*** Block opens ***

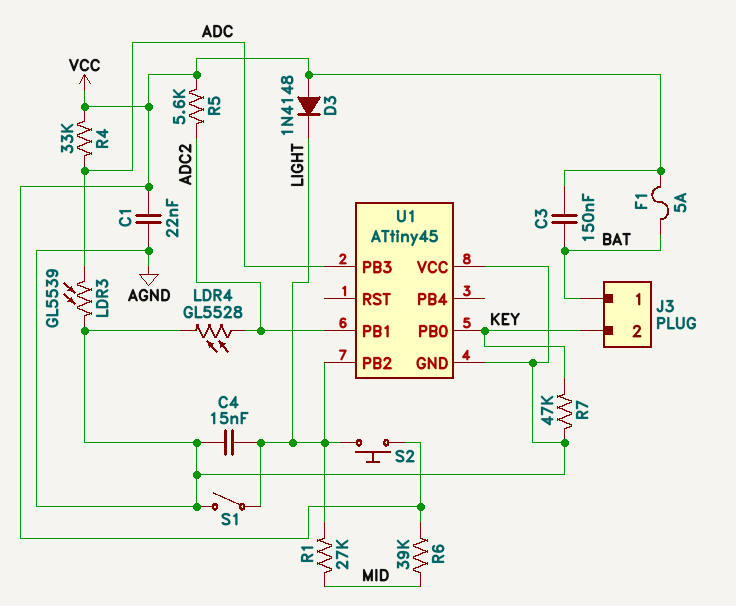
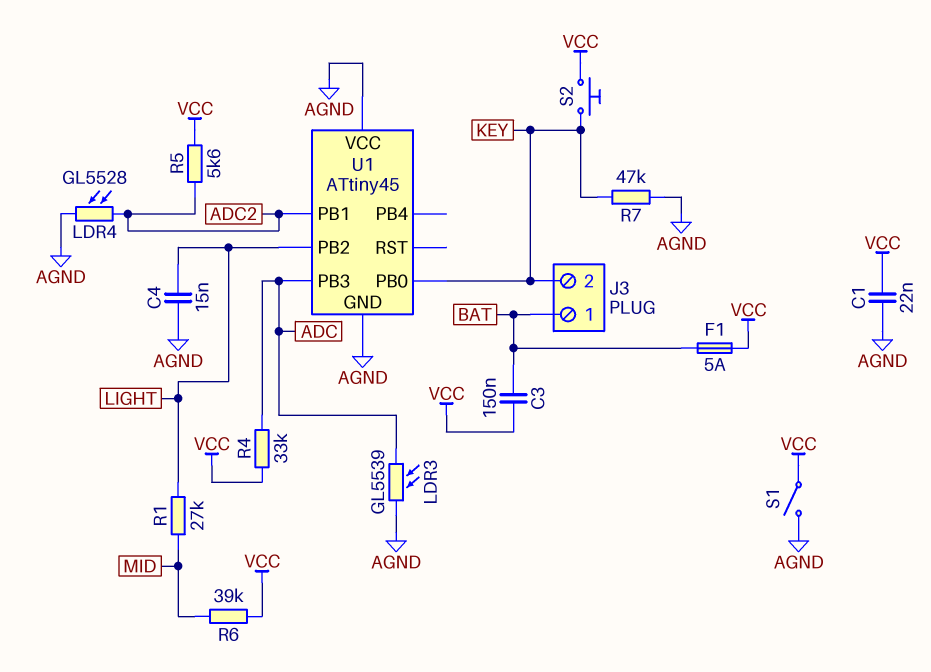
D3: diode 1N4148 (A VCC, K LIGHT) -> none
S1: switch (AGND, LIGHT) -> switch (AGND, VCC)
S2: button (LIGHT, VCC) -> button (KEY, VCC)

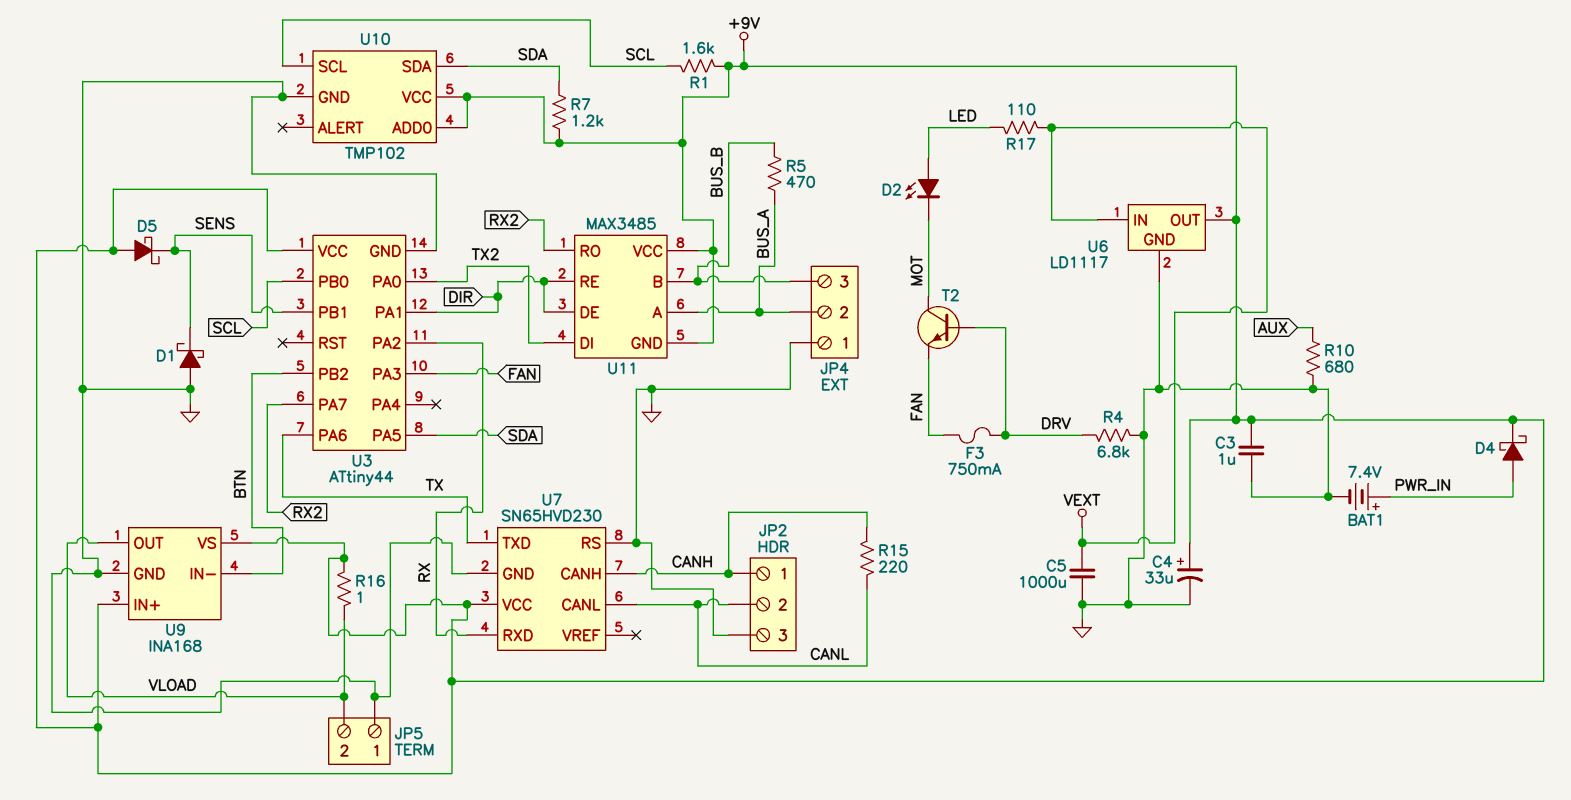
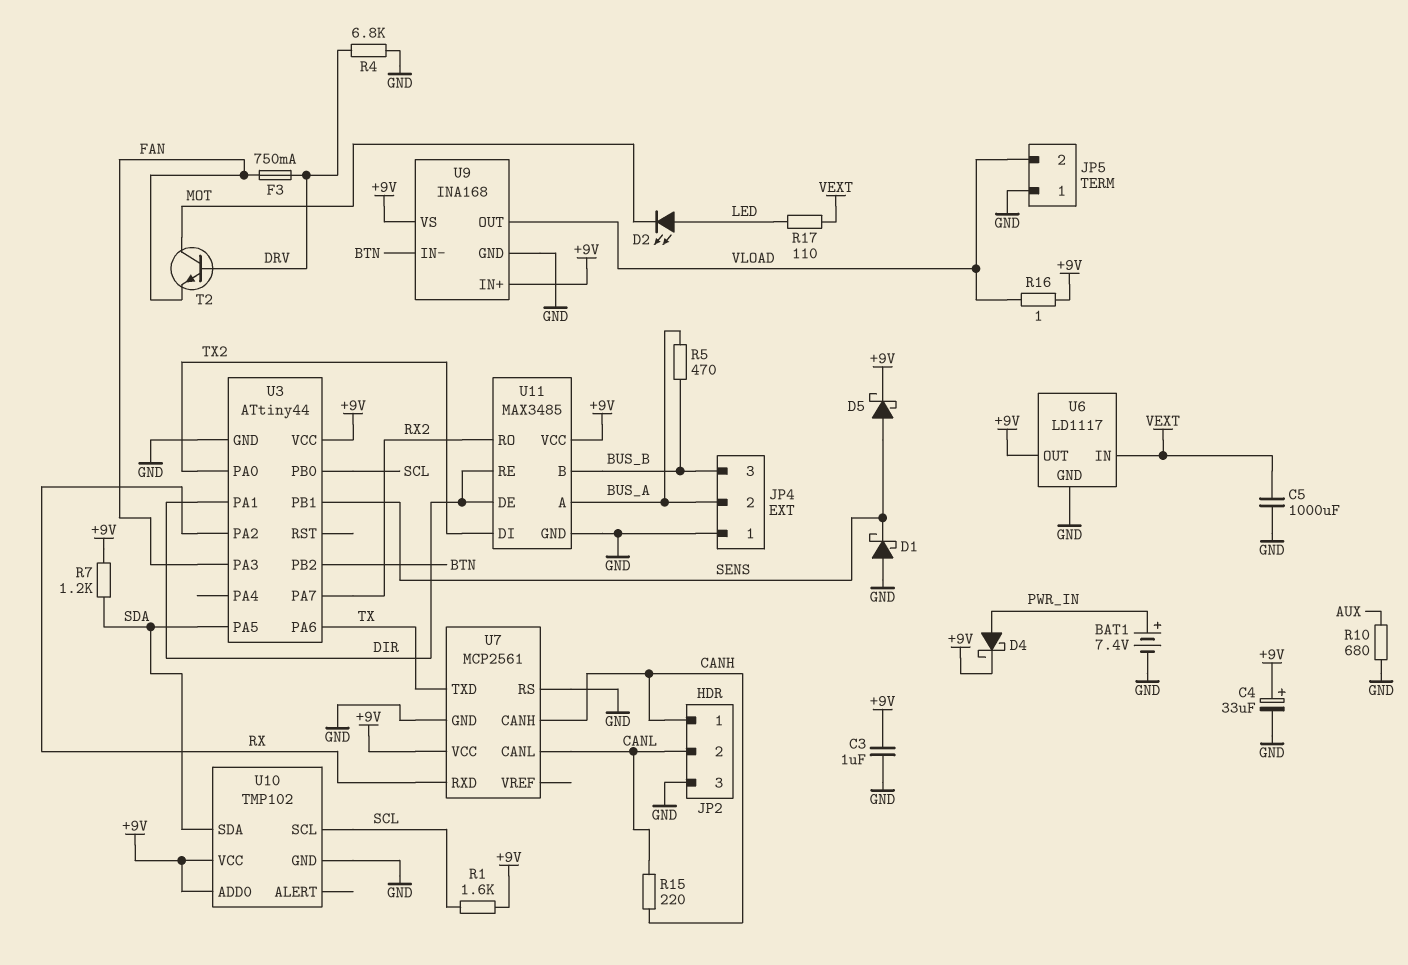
D5: schottky (A +9V, K SENS) -> schottky (A SENS, K +9V)
U7: SN65HVD230 -> MCP2561
U11 pin GND: +9V -> GND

*** Block closes ***

▶ [Task prompt]
Return the data above unchanged. Pictures are not part of the copy.

▶ [Written answer]
D3: diode 1N4148 (A VCC, K LIGHT) -> none
S1: switch (AGND, LIGHT) -> switch (AGND, VCC)
S2: button (LIGHT, VCC) -> button (KEY, VCC)

D5: schottky (A +9V, K SENS) -> schottky (A SENS, K +9V)
U7: SN65HVD230 -> MCP2561
U11 pin GND: +9V -> GND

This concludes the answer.